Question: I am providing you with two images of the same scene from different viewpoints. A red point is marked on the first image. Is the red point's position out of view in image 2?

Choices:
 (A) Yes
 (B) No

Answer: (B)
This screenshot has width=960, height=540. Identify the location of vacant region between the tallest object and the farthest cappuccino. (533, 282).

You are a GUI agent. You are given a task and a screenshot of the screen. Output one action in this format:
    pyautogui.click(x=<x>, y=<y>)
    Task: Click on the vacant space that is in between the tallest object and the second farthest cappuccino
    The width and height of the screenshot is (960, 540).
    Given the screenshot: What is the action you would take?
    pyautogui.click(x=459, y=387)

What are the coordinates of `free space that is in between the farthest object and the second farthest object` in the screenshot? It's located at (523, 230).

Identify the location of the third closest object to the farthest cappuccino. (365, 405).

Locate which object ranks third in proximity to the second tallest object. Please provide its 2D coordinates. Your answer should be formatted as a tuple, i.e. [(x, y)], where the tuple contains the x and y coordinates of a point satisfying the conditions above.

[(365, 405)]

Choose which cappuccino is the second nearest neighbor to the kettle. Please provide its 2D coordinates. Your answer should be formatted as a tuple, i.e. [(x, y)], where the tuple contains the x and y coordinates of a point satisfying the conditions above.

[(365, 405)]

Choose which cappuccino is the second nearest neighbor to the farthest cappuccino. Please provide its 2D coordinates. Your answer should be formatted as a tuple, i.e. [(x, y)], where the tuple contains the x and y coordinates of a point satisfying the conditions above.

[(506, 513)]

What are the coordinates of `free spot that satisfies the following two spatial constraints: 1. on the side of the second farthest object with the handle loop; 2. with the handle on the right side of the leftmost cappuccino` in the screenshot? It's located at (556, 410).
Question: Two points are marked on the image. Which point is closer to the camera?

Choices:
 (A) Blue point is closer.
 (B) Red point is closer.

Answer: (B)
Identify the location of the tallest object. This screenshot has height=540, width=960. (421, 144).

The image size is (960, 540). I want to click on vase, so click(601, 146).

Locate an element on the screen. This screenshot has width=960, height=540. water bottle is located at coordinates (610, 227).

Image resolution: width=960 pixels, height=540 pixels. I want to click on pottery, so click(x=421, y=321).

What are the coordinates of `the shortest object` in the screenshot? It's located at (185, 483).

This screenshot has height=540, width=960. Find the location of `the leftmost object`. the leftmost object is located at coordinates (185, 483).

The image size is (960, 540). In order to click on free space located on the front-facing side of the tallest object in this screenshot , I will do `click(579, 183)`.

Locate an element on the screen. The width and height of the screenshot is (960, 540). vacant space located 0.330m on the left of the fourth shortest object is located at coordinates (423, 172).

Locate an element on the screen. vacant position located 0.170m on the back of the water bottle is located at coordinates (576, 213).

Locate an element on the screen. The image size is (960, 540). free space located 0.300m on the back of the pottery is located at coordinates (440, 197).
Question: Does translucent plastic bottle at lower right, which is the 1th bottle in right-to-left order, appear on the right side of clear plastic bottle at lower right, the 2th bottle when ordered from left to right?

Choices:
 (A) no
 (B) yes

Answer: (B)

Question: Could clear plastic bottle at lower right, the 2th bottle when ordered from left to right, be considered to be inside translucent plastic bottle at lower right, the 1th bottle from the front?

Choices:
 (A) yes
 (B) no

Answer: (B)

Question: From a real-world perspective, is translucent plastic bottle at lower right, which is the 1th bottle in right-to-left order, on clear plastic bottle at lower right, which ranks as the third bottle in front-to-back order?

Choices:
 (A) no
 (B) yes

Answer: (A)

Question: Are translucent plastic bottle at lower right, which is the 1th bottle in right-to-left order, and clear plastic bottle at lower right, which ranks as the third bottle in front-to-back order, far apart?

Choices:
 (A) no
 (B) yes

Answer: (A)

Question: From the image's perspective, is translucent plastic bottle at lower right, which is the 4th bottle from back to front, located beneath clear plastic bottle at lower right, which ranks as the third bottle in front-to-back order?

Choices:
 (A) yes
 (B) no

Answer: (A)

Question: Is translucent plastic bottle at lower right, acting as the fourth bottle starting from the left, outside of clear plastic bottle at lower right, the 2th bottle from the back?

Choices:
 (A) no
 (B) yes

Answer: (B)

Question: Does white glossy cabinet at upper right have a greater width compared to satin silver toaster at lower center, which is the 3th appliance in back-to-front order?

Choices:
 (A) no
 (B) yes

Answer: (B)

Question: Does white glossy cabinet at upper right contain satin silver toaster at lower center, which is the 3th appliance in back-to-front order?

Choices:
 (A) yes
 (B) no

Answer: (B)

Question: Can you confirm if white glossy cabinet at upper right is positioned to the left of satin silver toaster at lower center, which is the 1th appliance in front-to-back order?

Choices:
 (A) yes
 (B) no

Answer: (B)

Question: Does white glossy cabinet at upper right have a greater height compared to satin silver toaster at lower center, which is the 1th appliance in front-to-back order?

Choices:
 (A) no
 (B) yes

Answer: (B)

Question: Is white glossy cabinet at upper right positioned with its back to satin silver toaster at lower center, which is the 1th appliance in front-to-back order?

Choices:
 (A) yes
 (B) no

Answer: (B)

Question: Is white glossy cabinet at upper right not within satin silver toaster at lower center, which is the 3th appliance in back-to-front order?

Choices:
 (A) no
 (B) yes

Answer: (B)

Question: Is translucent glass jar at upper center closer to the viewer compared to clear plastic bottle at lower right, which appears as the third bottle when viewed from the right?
§
» **Direction**: Reproduce every one of the records above word for word.

» **Answer in full**:
Question: I am providing you with two images of the same scene from different viewpoints. A red point is marked on the first image. Is the red point's position out of view in image 2?

Choices:
 (A) Yes
 (B) No

Answer: (B)
This screenshot has width=960, height=540. Identify the location of vacant region between the tallest object and the farthest cappuccino. (533, 282).

You are a GUI agent. You are given a task and a screenshot of the screen. Output one action in this format:
    pyautogui.click(x=<x>, y=<y>)
    Task: Click on the vacant space that is in between the tallest object and the second farthest cappuccino
    The width and height of the screenshot is (960, 540).
    Given the screenshot: What is the action you would take?
    pyautogui.click(x=459, y=387)

What are the coordinates of `free space that is in between the farthest object and the second farthest object` in the screenshot? It's located at (523, 230).

Identify the location of the third closest object to the farthest cappuccino. (365, 405).

Locate which object ranks third in proximity to the second tallest object. Please provide its 2D coordinates. Your answer should be formatted as a tuple, i.e. [(x, y)], where the tuple contains the x and y coordinates of a point satisfying the conditions above.

[(365, 405)]

Choose which cappuccino is the second nearest neighbor to the kettle. Please provide its 2D coordinates. Your answer should be formatted as a tuple, i.e. [(x, y)], where the tuple contains the x and y coordinates of a point satisfying the conditions above.

[(365, 405)]

Choose which cappuccino is the second nearest neighbor to the farthest cappuccino. Please provide its 2D coordinates. Your answer should be formatted as a tuple, i.e. [(x, y)], where the tuple contains the x and y coordinates of a point satisfying the conditions above.

[(506, 513)]

What are the coordinates of `free spot that satisfies the following two spatial constraints: 1. on the side of the second farthest object with the handle loop; 2. with the handle on the right side of the leftmost cappuccino` in the screenshot? It's located at (556, 410).
Question: Two points are marked on the image. Which point is closer to the camera?

Choices:
 (A) Blue point is closer.
 (B) Red point is closer.

Answer: (B)
Identify the location of the tallest object. This screenshot has height=540, width=960. (421, 144).

The image size is (960, 540). I want to click on vase, so click(601, 146).

Locate an element on the screen. This screenshot has width=960, height=540. water bottle is located at coordinates (610, 227).

Image resolution: width=960 pixels, height=540 pixels. I want to click on pottery, so click(x=421, y=321).

What are the coordinates of `the shortest object` in the screenshot? It's located at (185, 483).

This screenshot has height=540, width=960. Find the location of `the leftmost object`. the leftmost object is located at coordinates (185, 483).

The image size is (960, 540). In order to click on free space located on the front-facing side of the tallest object in this screenshot , I will do `click(579, 183)`.

Locate an element on the screen. The width and height of the screenshot is (960, 540). vacant space located 0.330m on the left of the fourth shortest object is located at coordinates (423, 172).

Locate an element on the screen. vacant position located 0.170m on the back of the water bottle is located at coordinates (576, 213).

Locate an element on the screen. The image size is (960, 540). free space located 0.300m on the back of the pottery is located at coordinates (440, 197).
Question: Does translucent plastic bottle at lower right, which is the 1th bottle in right-to-left order, appear on the right side of clear plastic bottle at lower right, the 2th bottle when ordered from left to right?

Choices:
 (A) no
 (B) yes

Answer: (B)

Question: Could clear plastic bottle at lower right, the 2th bottle when ordered from left to right, be considered to be inside translucent plastic bottle at lower right, the 1th bottle from the front?

Choices:
 (A) yes
 (B) no

Answer: (B)

Question: From a real-world perspective, is translucent plastic bottle at lower right, which is the 1th bottle in right-to-left order, on clear plastic bottle at lower right, which ranks as the third bottle in front-to-back order?

Choices:
 (A) no
 (B) yes

Answer: (A)

Question: Are translucent plastic bottle at lower right, which is the 1th bottle in right-to-left order, and clear plastic bottle at lower right, which ranks as the third bottle in front-to-back order, far apart?

Choices:
 (A) no
 (B) yes

Answer: (A)

Question: From the image's perspective, is translucent plastic bottle at lower right, which is the 4th bottle from back to front, located beneath clear plastic bottle at lower right, which ranks as the third bottle in front-to-back order?

Choices:
 (A) yes
 (B) no

Answer: (A)

Question: Is translucent plastic bottle at lower right, acting as the fourth bottle starting from the left, outside of clear plastic bottle at lower right, the 2th bottle from the back?

Choices:
 (A) no
 (B) yes

Answer: (B)

Question: Does white glossy cabinet at upper right have a greater width compared to satin silver toaster at lower center, which is the 3th appliance in back-to-front order?

Choices:
 (A) no
 (B) yes

Answer: (B)

Question: Does white glossy cabinet at upper right contain satin silver toaster at lower center, which is the 3th appliance in back-to-front order?

Choices:
 (A) yes
 (B) no

Answer: (B)

Question: Can you confirm if white glossy cabinet at upper right is positioned to the left of satin silver toaster at lower center, which is the 1th appliance in front-to-back order?

Choices:
 (A) yes
 (B) no

Answer: (B)

Question: Does white glossy cabinet at upper right have a greater height compared to satin silver toaster at lower center, which is the 1th appliance in front-to-back order?

Choices:
 (A) no
 (B) yes

Answer: (B)

Question: Is white glossy cabinet at upper right positioned with its back to satin silver toaster at lower center, which is the 1th appliance in front-to-back order?

Choices:
 (A) yes
 (B) no

Answer: (B)

Question: Is white glossy cabinet at upper right not within satin silver toaster at lower center, which is the 3th appliance in back-to-front order?

Choices:
 (A) no
 (B) yes

Answer: (B)

Question: Is translucent glass jar at upper center closer to the viewer compared to clear plastic bottle at lower right, which appears as the third bottle when viewed from the right?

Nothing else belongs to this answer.